*What this task involves*. What you produce should be an exact transcription of the data, minus any pictures.

*Raw data*.
# # # #
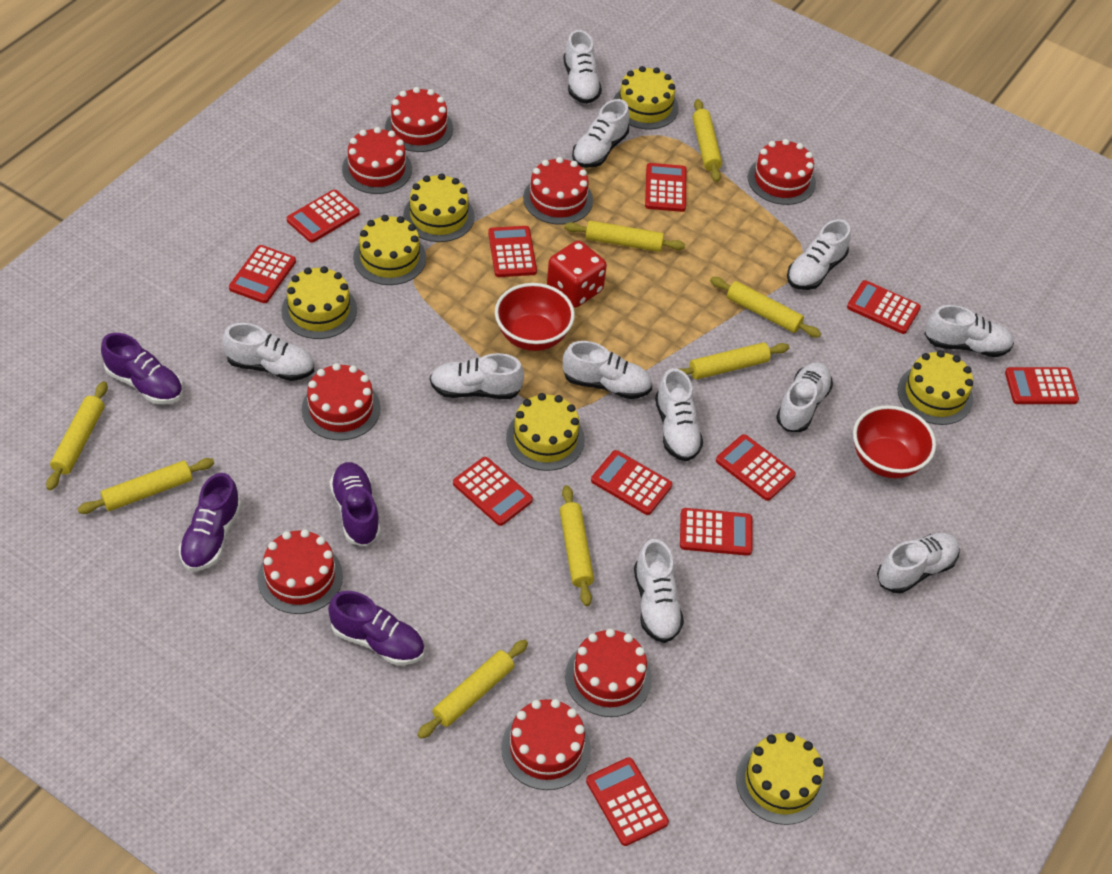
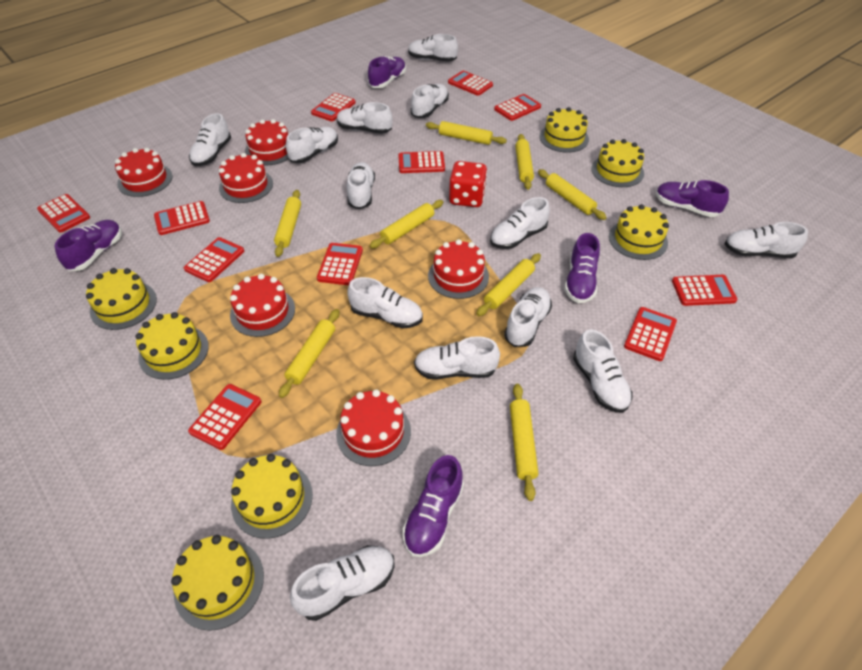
purple shoe: 4 -> 5
red bowl: 2 -> 0
red cake: 8 -> 6
white shoe: 11 -> 13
# # # #
*Task solution*.
purple shoe: 4 -> 5
red bowl: 2 -> 0
red cake: 8 -> 6
white shoe: 11 -> 13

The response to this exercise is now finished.